┏━━

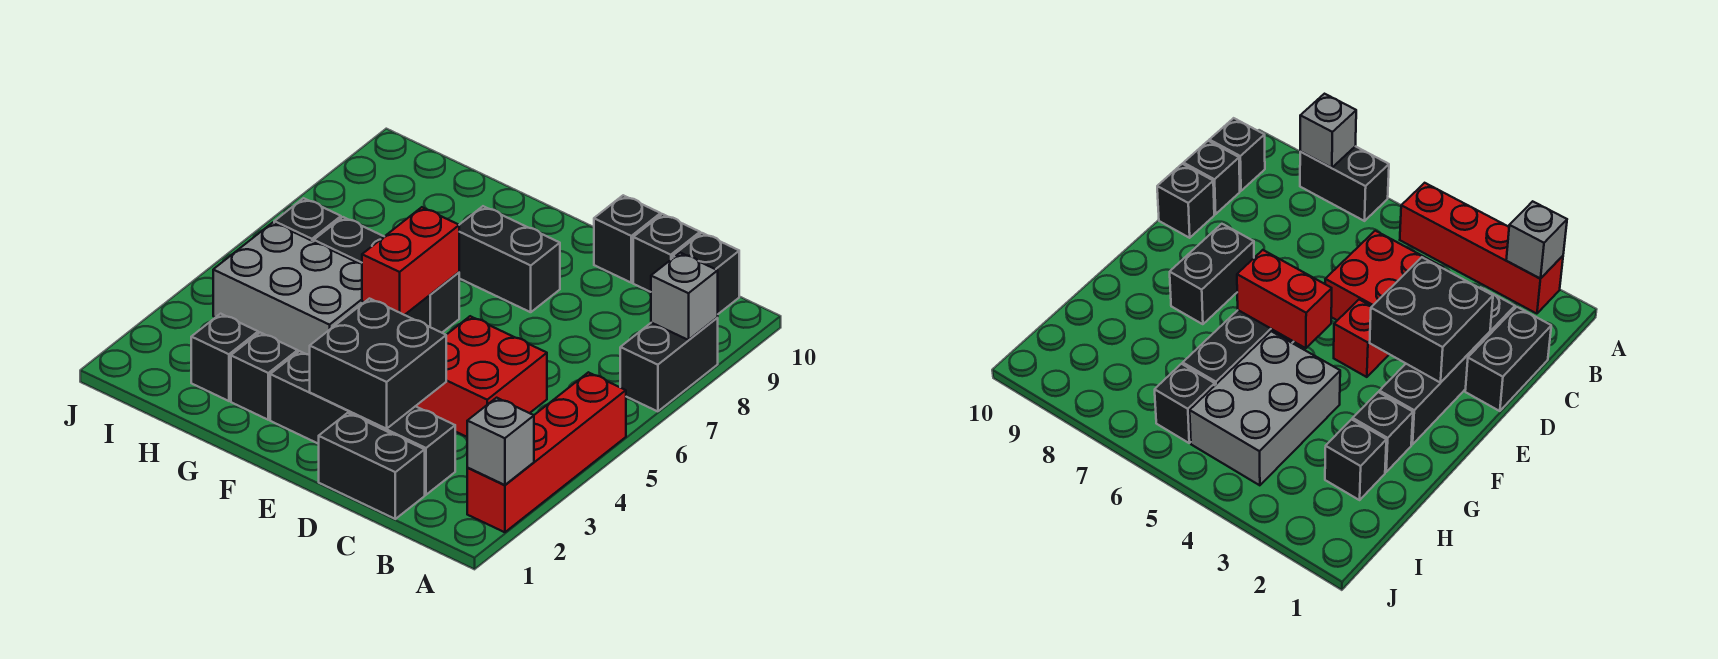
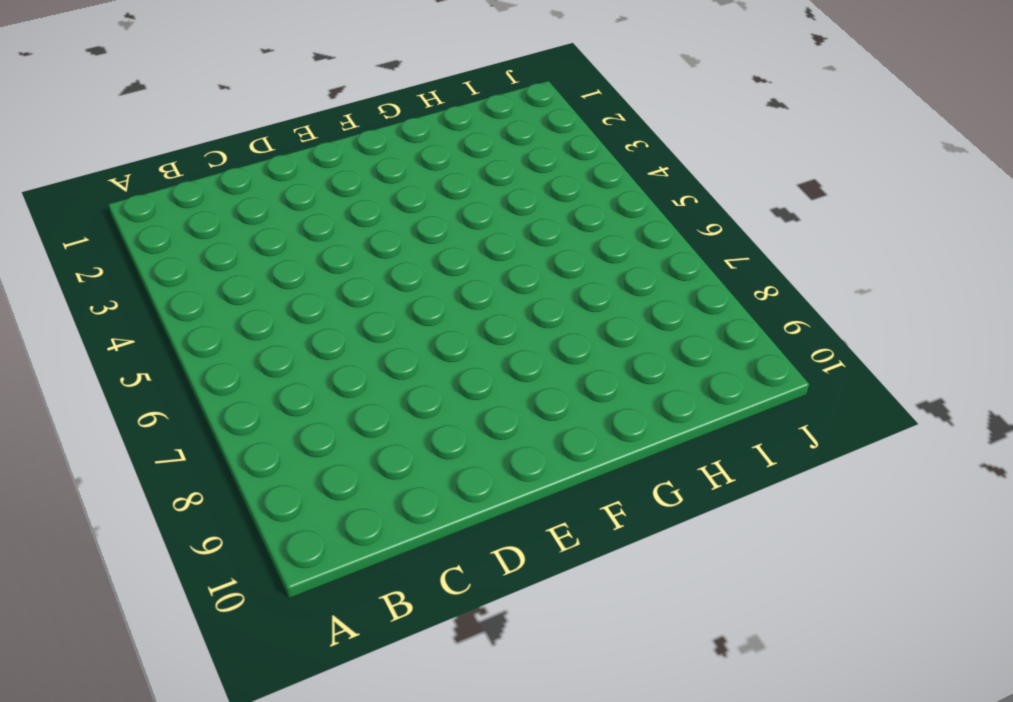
none -> red 1x4 brick [467,372,626,532]
none -> black 1x2 brick [620,318,718,411]
none -> black 1x1 brick [673,233,739,314]

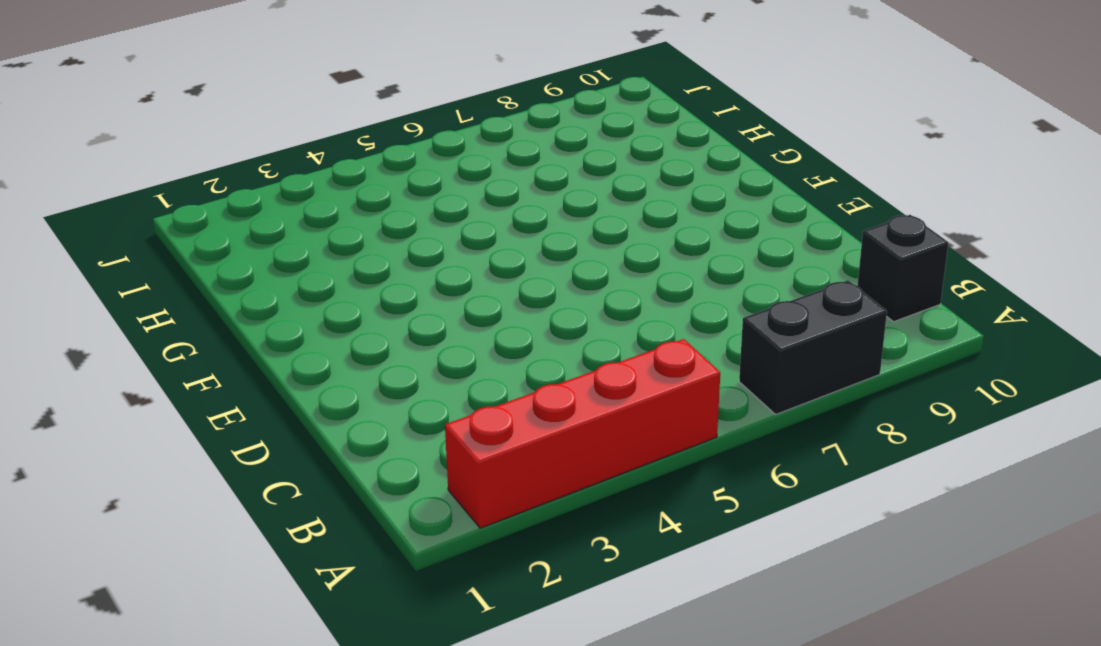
none -> black 1x2 brick [319,413,425,519]
none -> black 1x4 brick [270,351,455,495]
none -> red 2x2 brick [416,316,547,437]

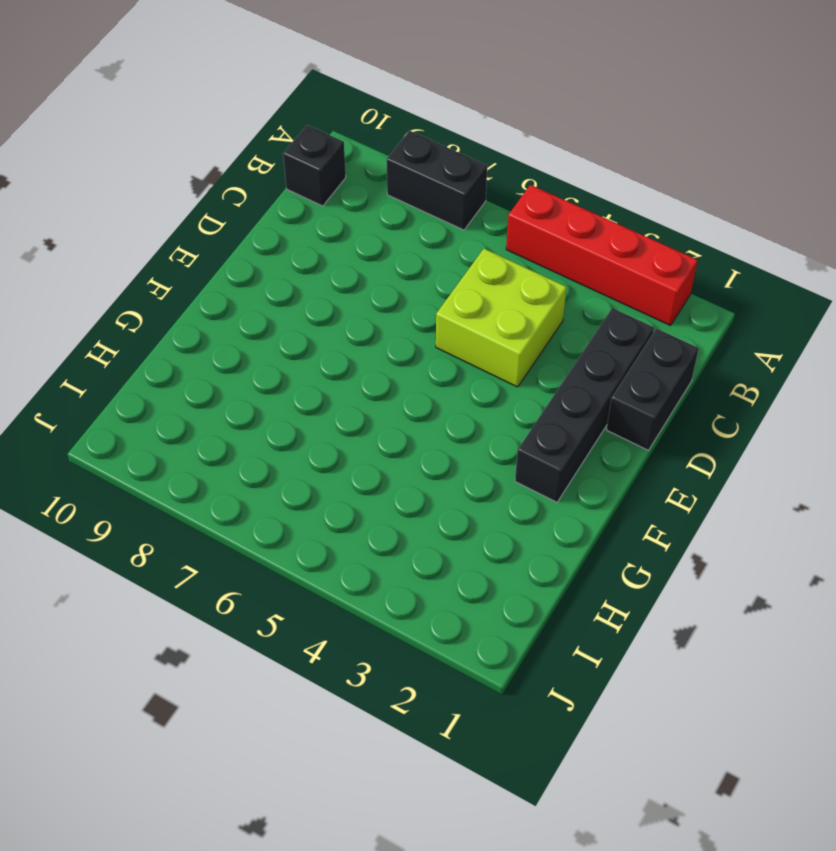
lime 2x2 brick [436,249,567,387] -> red 2x2 brick [416,316,547,437]
none -> black 1x1 brick [633,214,700,292]
none -> black 1x1 brick [594,195,661,283]
none -> red 1x1 brick [1334,300,1389,377]

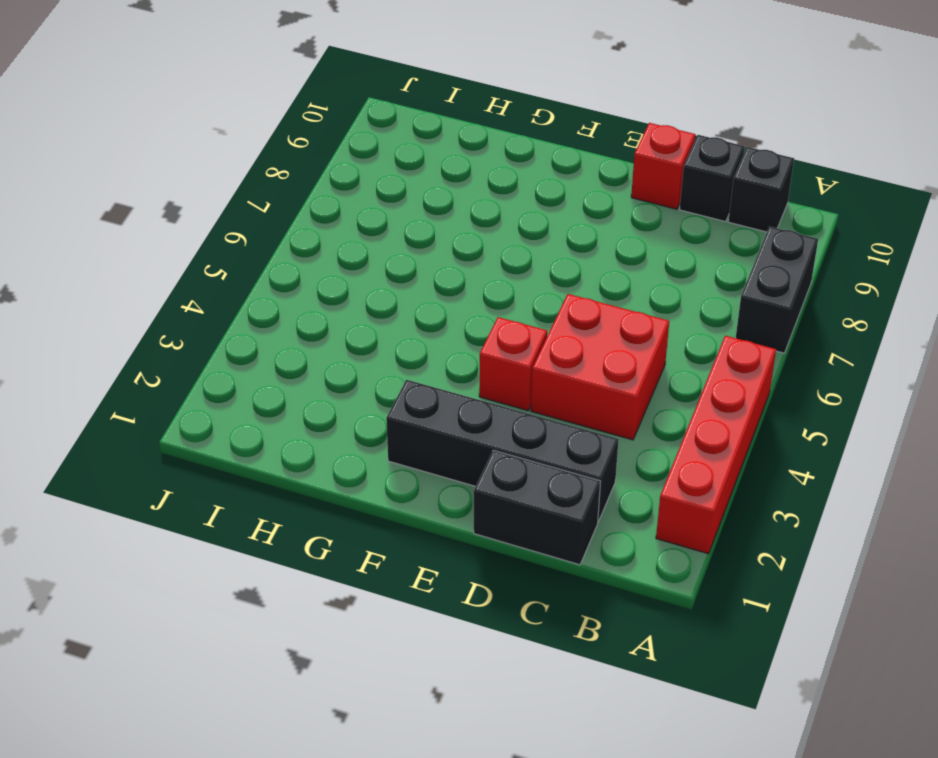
red 1x1 brick [631,123,695,209] -> black 1x1 brick [594,195,661,283]
none -> black 1x2 brick [459,206,560,312]
none -> black 1x3 brick [314,217,459,333]
none -> black 1x1 brick [231,333,298,420]

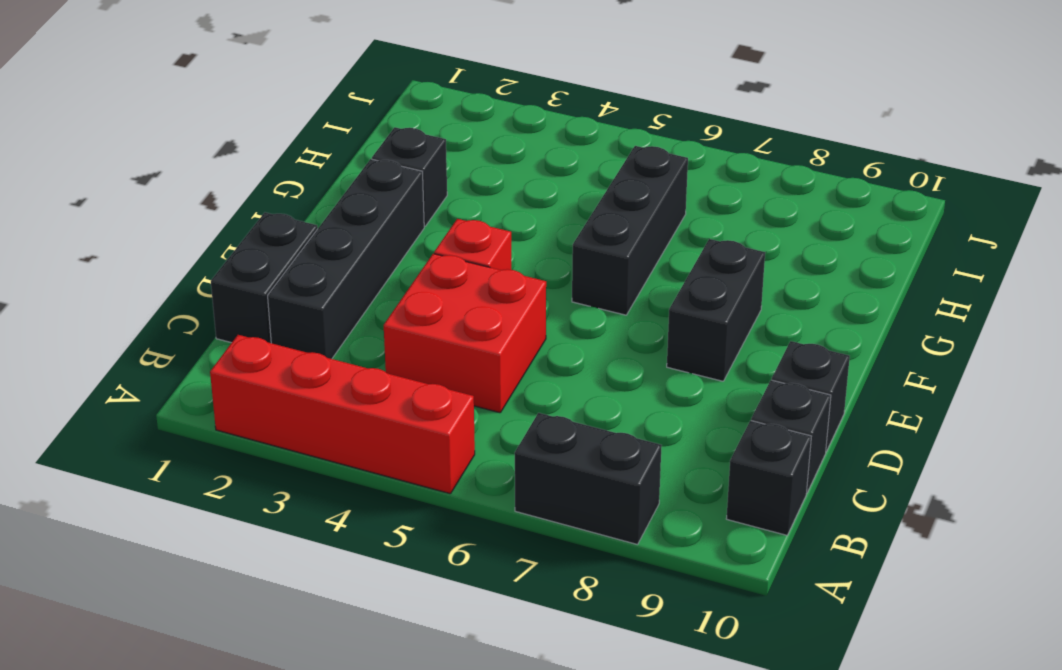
none -> grey 2x3 brick [213,223,364,355]
none -> black 1x1 brick [191,314,258,401]
none -> black 1x1 brick [274,198,341,241]

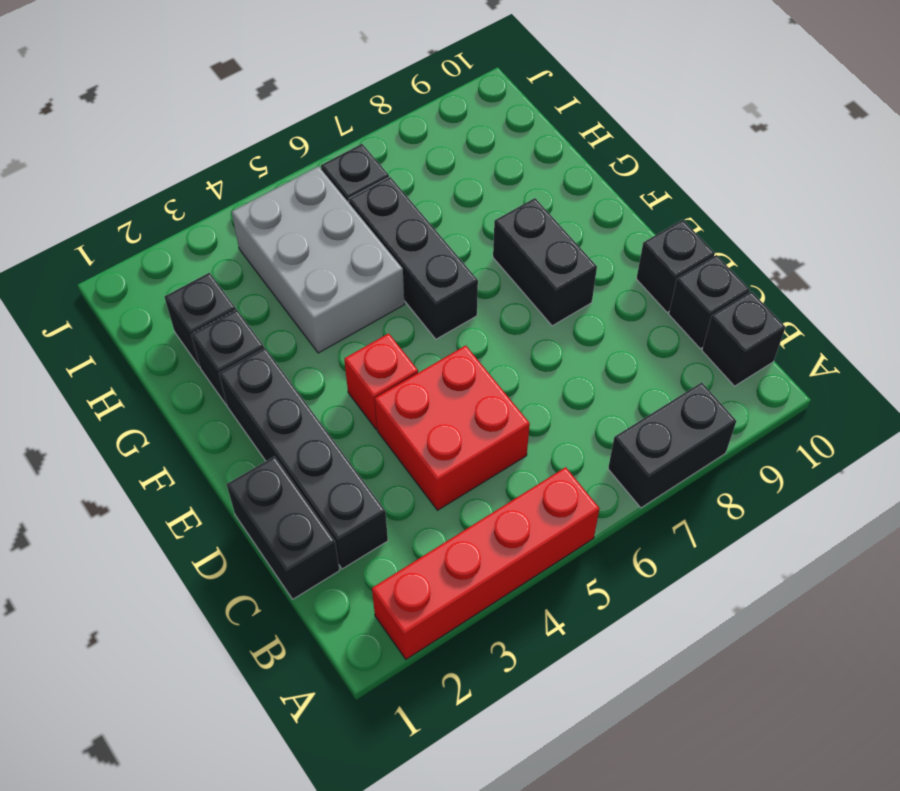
none -> grey 1x1 brick [467,398,534,485]
none -> grey 1x1 brick [651,253,718,340]
none -> black 2x2 brick [310,299,446,429]

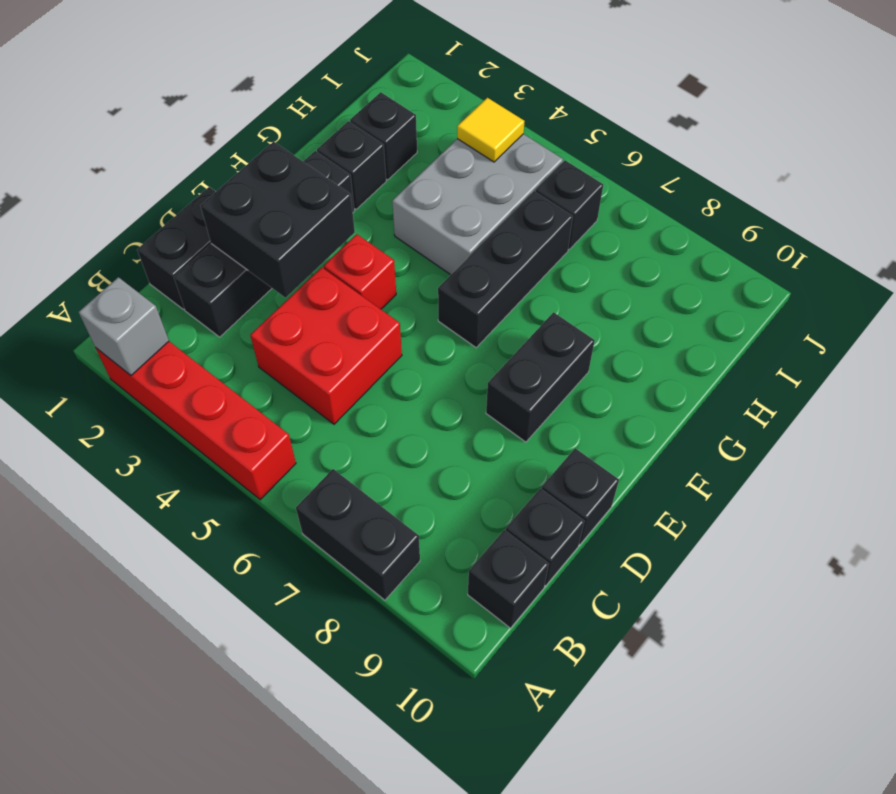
yellow 1x1 tile [457,98,525,162] -> none
none -> grey 1x1 brick [651,253,718,340]
none -> red 1x2 brick [362,207,459,315]

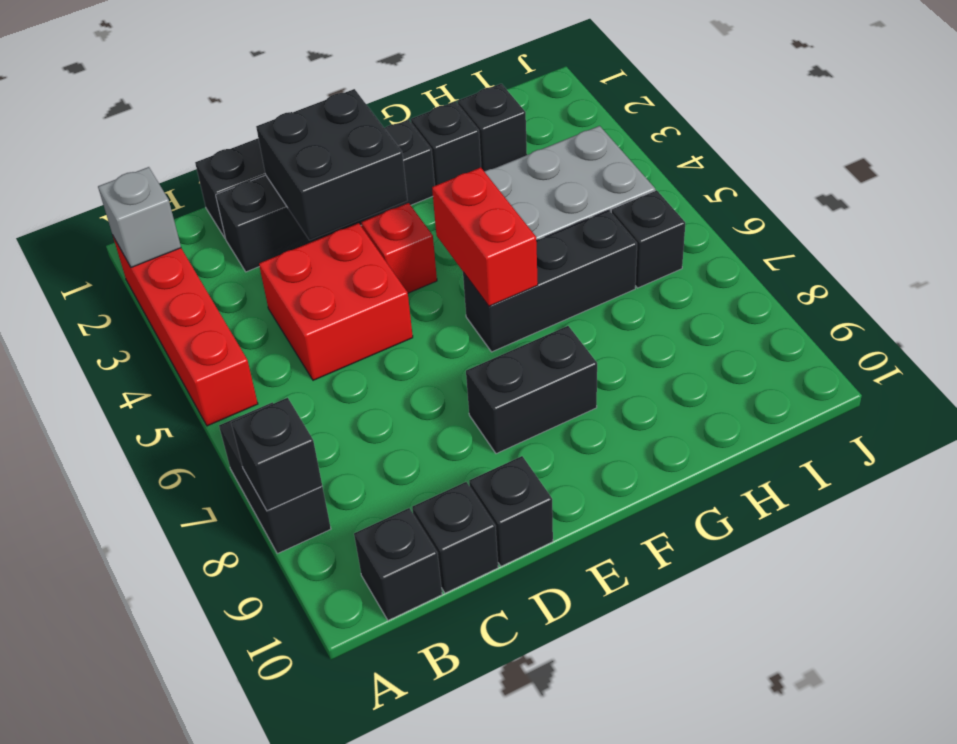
black 1x1 brick [231,398,322,511] -> grey 1x1 brick [651,253,718,340]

┗━━

§ **Task item**
In how many lines of the material does the word "grey" appear? Respond with the number only.

§ **Task answer**
5